TASK REQUIREMENTS: With the line containing "blue shoe: 1 -> 5" as the start and the line containing "brown ruler: 8 -> 7" as the end, transcribe that span of the entries below exactly, including both.

DATASET EXTRACT:

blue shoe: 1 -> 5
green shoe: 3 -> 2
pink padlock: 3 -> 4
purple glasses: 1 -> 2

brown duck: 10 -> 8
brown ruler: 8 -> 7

...

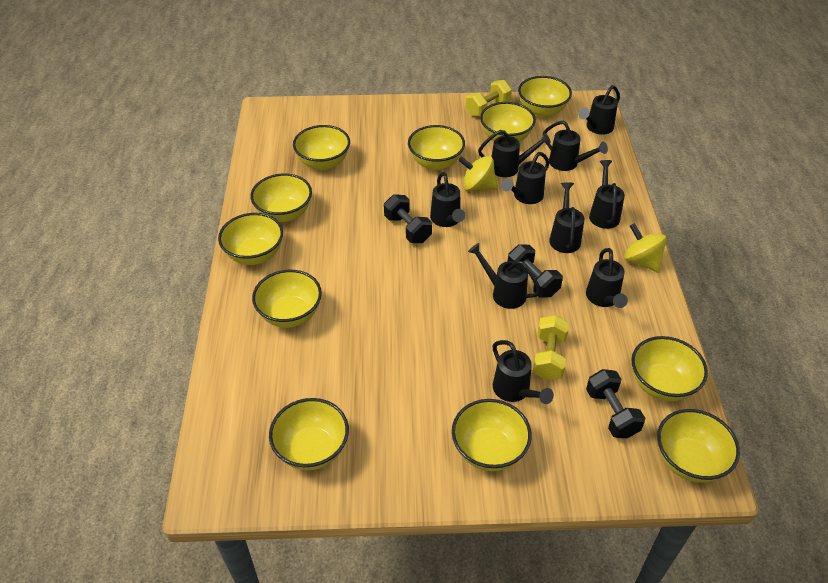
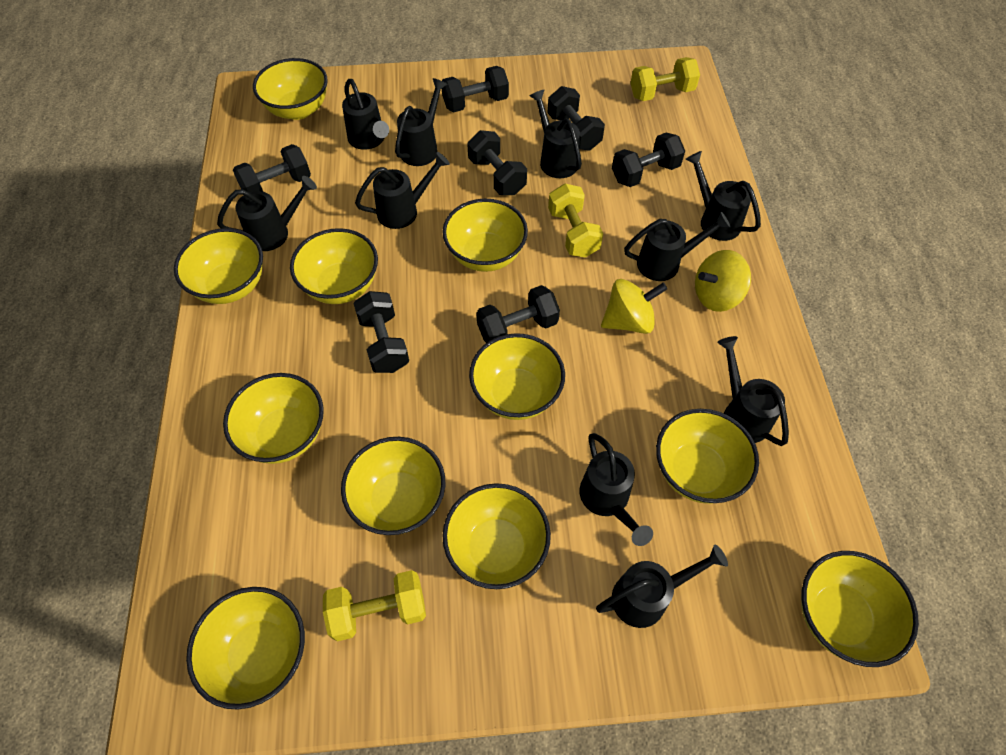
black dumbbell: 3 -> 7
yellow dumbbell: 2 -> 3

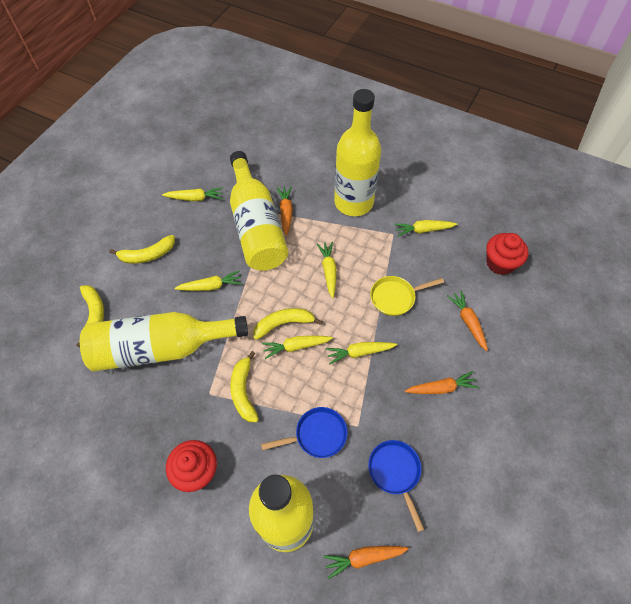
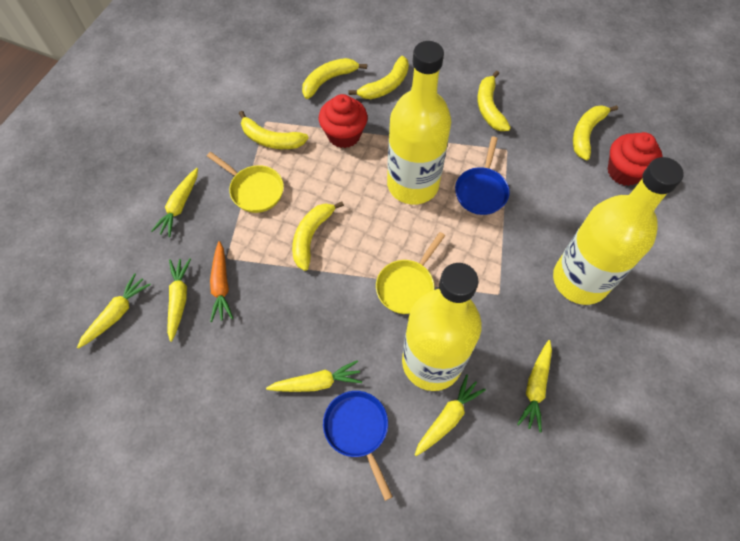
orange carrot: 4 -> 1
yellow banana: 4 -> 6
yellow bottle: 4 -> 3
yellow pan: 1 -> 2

EXERCISE RESULT:
blue shoe: 1 -> 5
green shoe: 3 -> 2
pink padlock: 3 -> 4
purple glasses: 1 -> 2

brown duck: 10 -> 8
brown ruler: 8 -> 7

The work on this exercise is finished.